### WHAT IS EXPECTED
Please retype every record below exactly, leaving the pictures out.

[Start of Attachment]

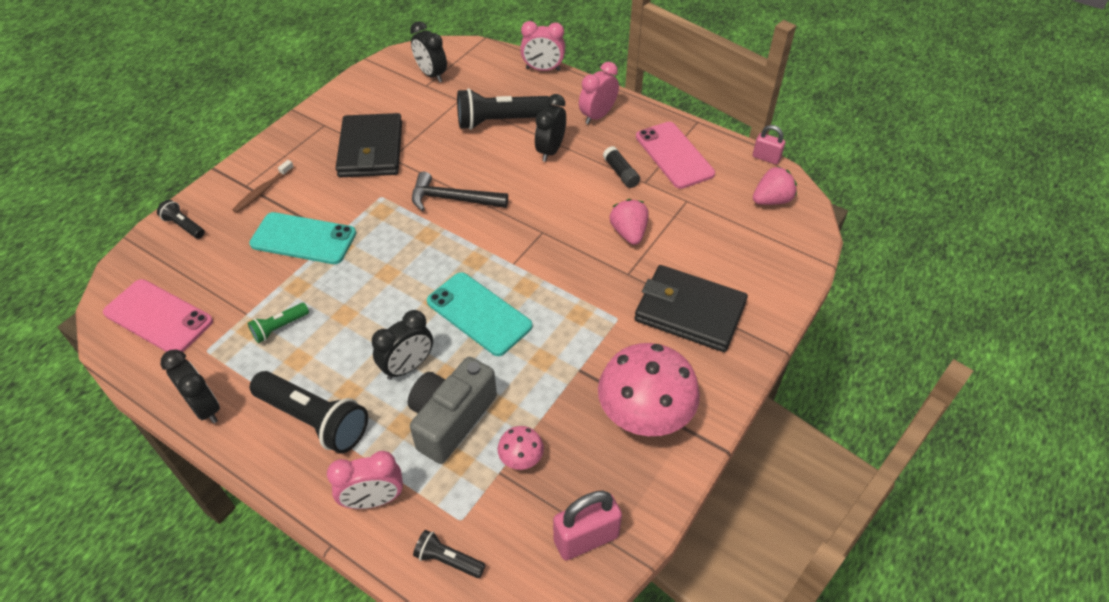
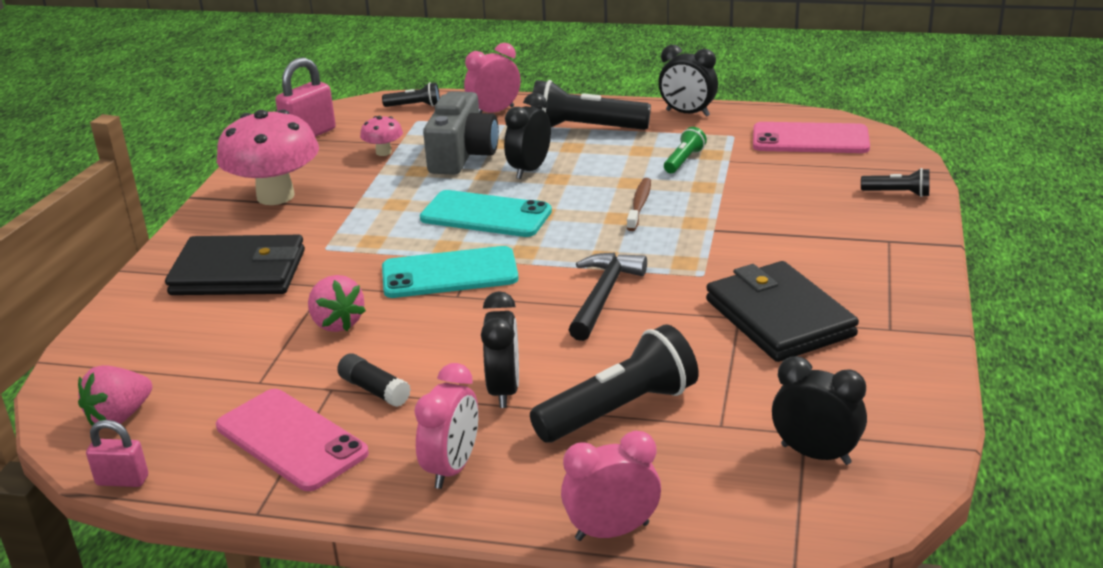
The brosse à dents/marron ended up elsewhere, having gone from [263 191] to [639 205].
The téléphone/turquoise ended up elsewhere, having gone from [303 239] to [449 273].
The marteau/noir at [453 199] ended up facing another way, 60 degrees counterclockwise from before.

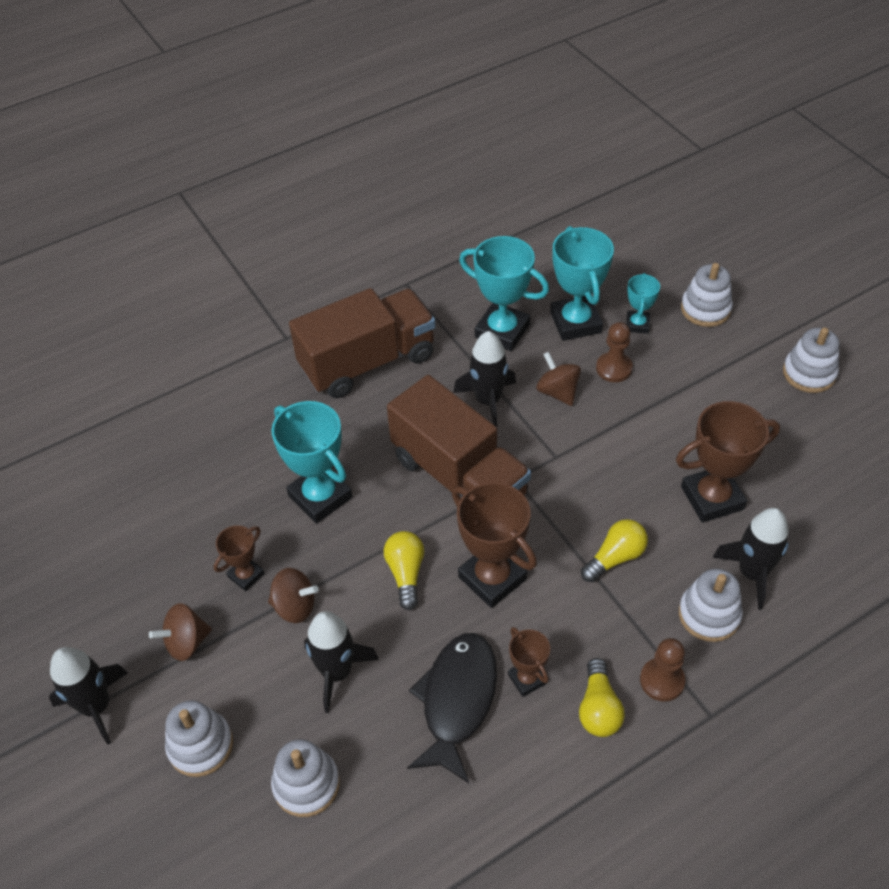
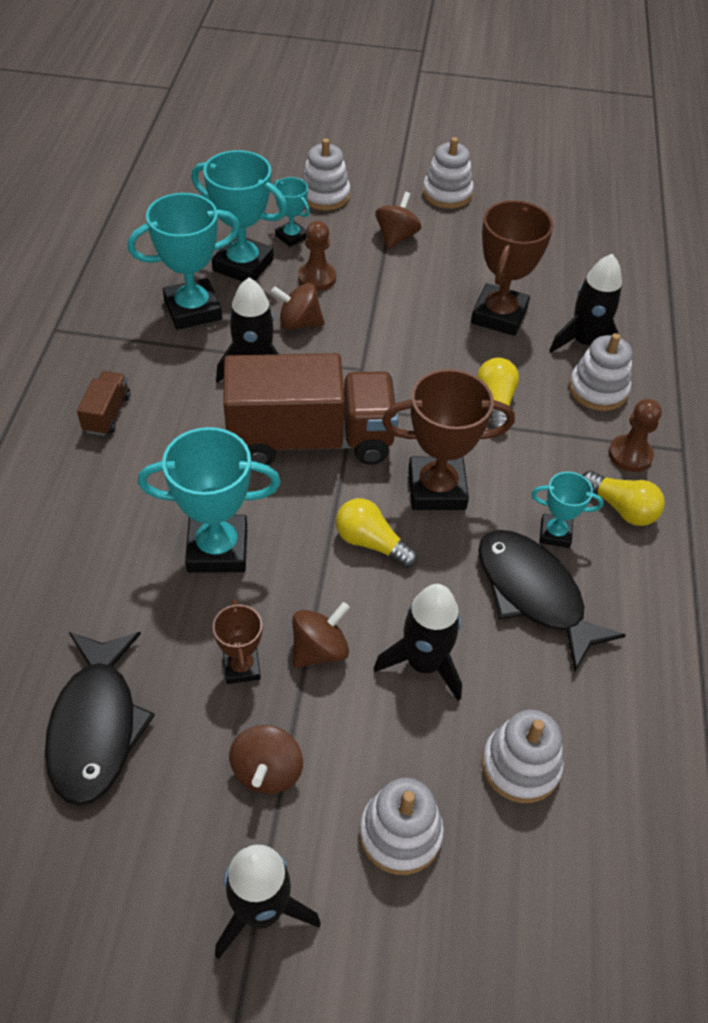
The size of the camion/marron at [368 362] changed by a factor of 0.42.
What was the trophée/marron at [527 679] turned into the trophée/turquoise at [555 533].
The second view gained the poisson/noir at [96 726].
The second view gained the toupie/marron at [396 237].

[End of Attachment]

### THE COMPLETED TASK
The brosse à dents/marron ended up elsewhere, having gone from [263 191] to [639 205].
The téléphone/turquoise ended up elsewhere, having gone from [303 239] to [449 273].
The marteau/noir at [453 199] ended up facing another way, 60 degrees counterclockwise from before.

The size of the camion/marron at [368 362] changed by a factor of 0.42.
What was the trophée/marron at [527 679] turned into the trophée/turquoise at [555 533].
The second view gained the poisson/noir at [96 726].
The second view gained the toupie/marron at [396 237].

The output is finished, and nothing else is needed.